TASK TO COMPLETE
Copy the lines verbatim, beginning with the line that contains "black stacking toy: 2 -> 0" and continuing through the end of the data, and only those lines.

(SOURCE DATA begins)

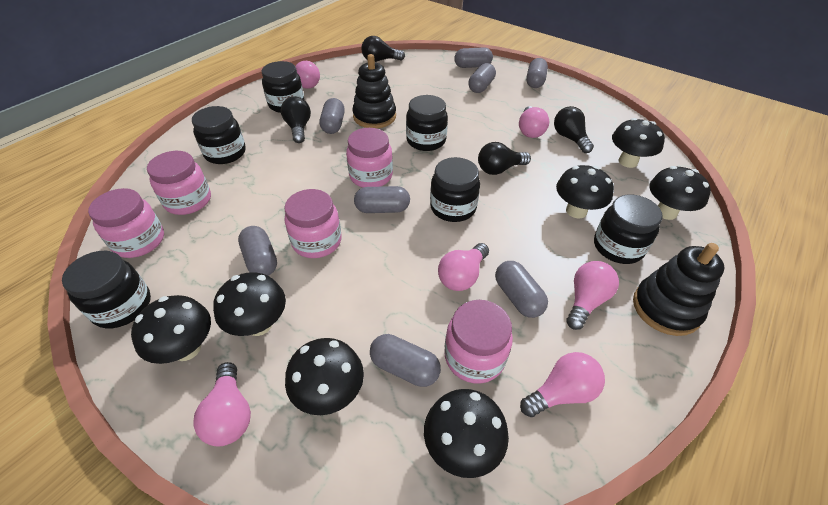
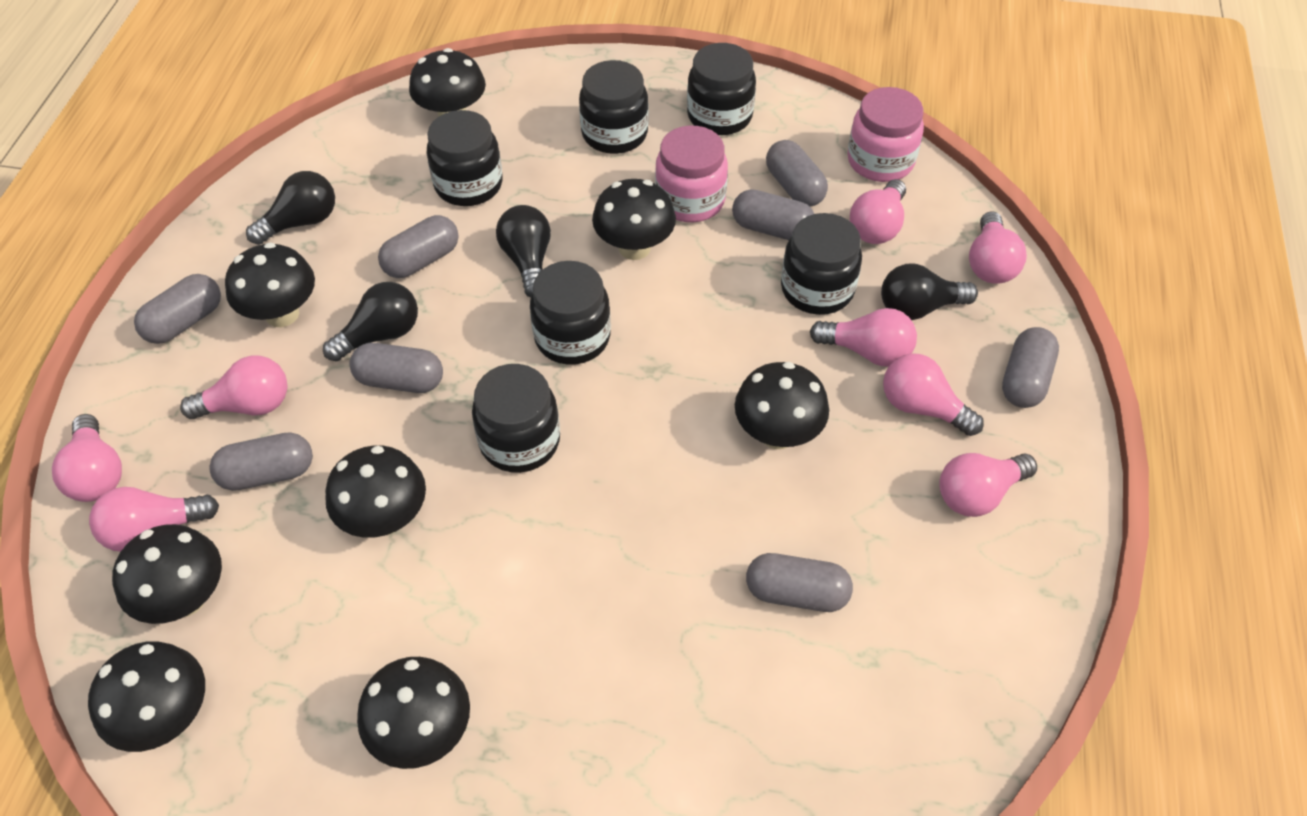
black mushroom: 7 -> 8
black stacking toy: 2 -> 0
pink jar: 5 -> 2
pink light bulb: 6 -> 8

(SOURCE DATA ends)

WRITTEN REPLY
black stacking toy: 2 -> 0
pink jar: 5 -> 2
pink light bulb: 6 -> 8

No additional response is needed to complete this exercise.